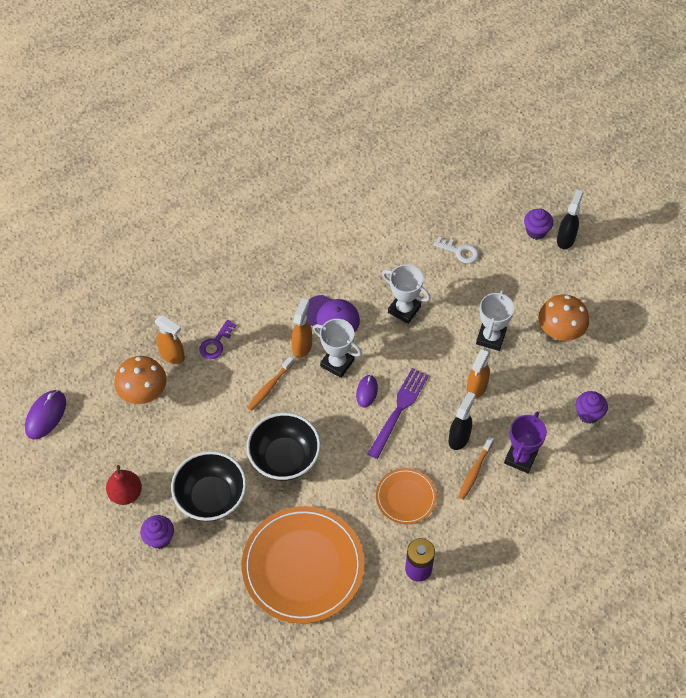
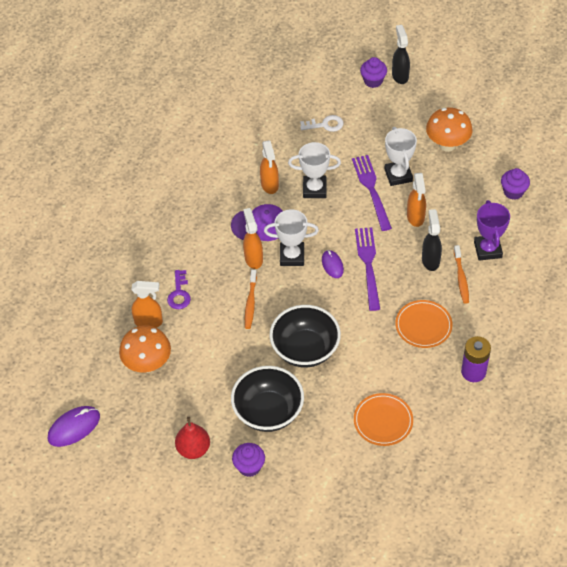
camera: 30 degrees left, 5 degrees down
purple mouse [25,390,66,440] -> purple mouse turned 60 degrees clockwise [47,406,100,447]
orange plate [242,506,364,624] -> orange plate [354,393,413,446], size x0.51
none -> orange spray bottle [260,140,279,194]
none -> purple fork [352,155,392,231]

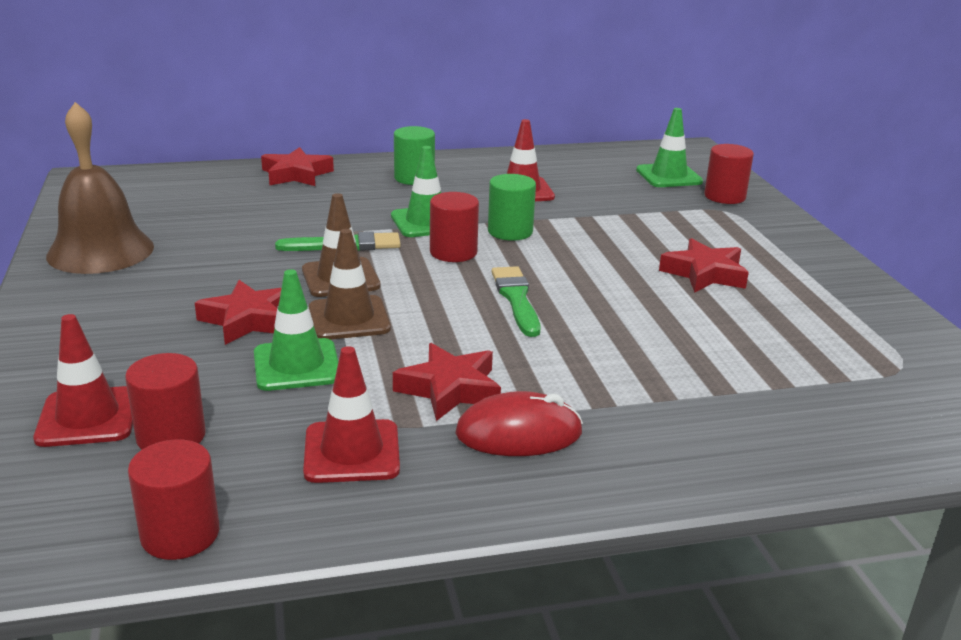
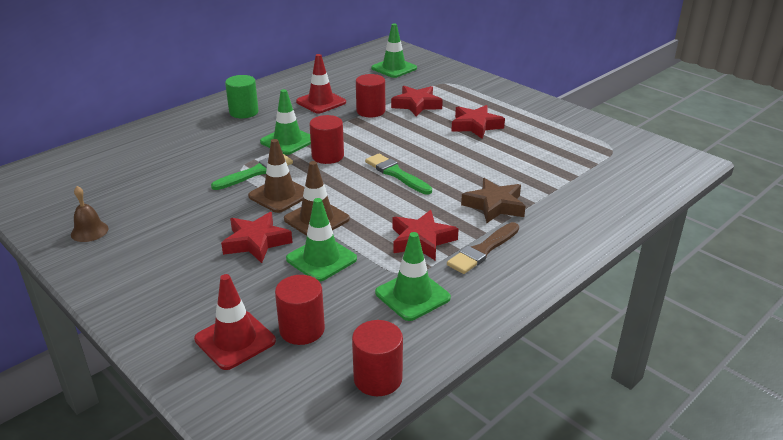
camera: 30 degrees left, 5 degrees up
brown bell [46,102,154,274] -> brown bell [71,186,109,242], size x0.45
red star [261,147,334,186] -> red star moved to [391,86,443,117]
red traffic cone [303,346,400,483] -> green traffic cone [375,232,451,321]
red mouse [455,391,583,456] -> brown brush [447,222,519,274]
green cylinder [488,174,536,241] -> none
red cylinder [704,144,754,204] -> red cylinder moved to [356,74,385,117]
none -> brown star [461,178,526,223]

+--

DIRECTIONS: Copy every line of the data that carries the word "none".

YOUR SOLUTION:
none -> orange spray bottle [260,140,279,194]
none -> purple fork [352,155,392,231]
green cylinder [488,174,536,241] -> none
none -> brown star [461,178,526,223]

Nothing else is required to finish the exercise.